Exercise aim:
Transcribe the listing below word for word but skip its images.

Data block:
┄┄┄┄┄┄
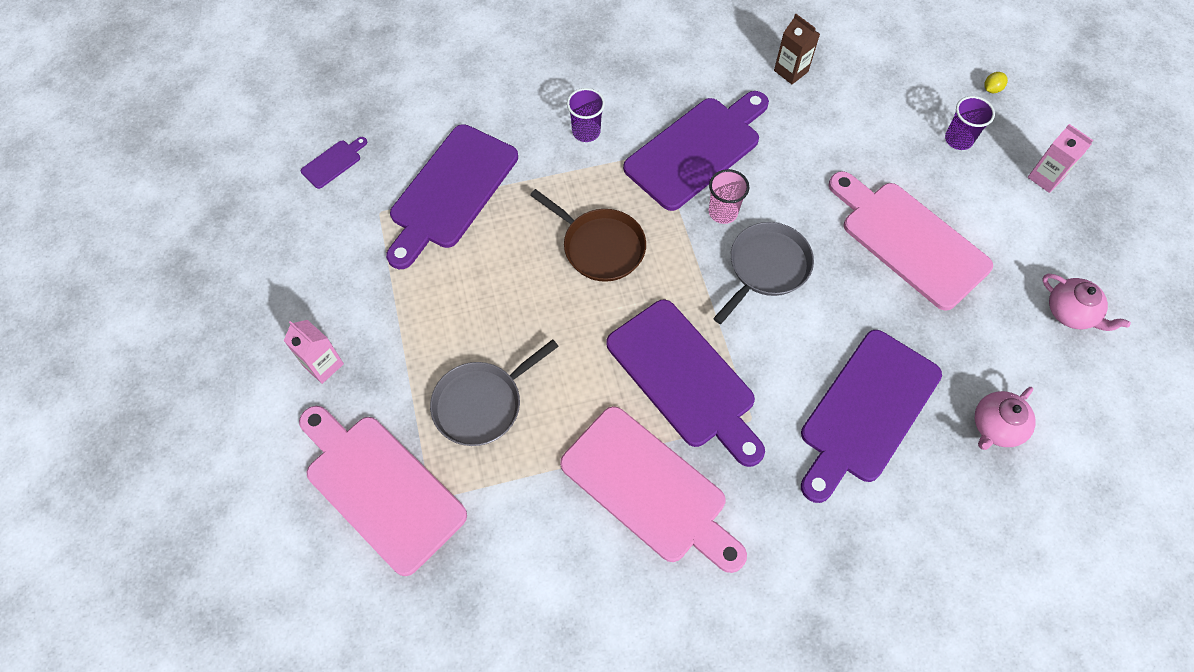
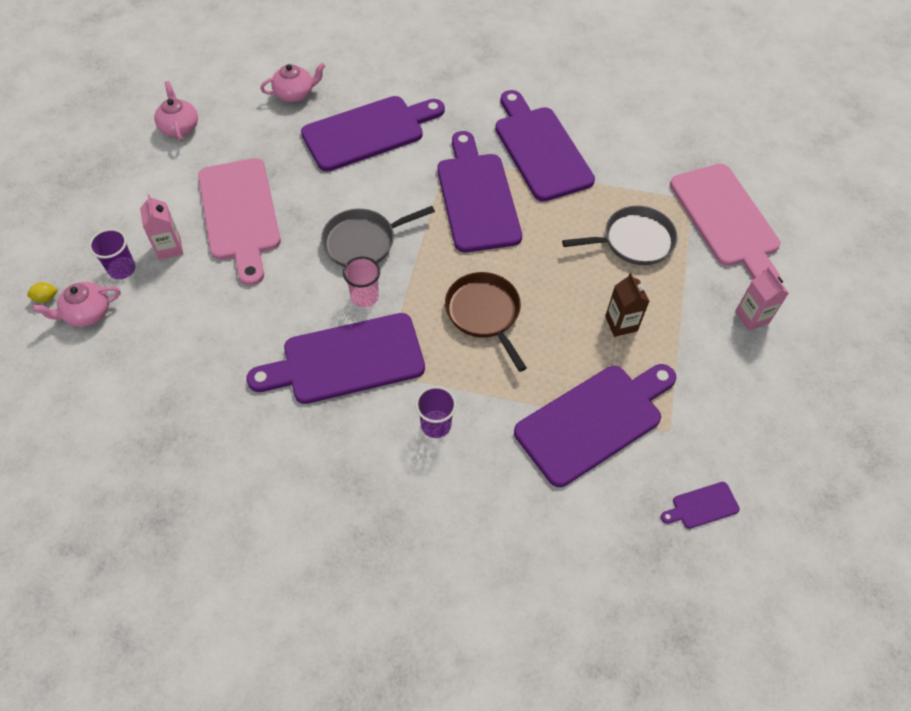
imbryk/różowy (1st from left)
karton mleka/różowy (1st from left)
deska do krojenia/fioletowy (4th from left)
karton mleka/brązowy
┄┄┄┄┄┄
Exercise solution:
imbryk/różowy (1st from left)
karton mleka/różowy (1st from left)
deska do krojenia/fioletowy (4th from left)
karton mleka/brązowy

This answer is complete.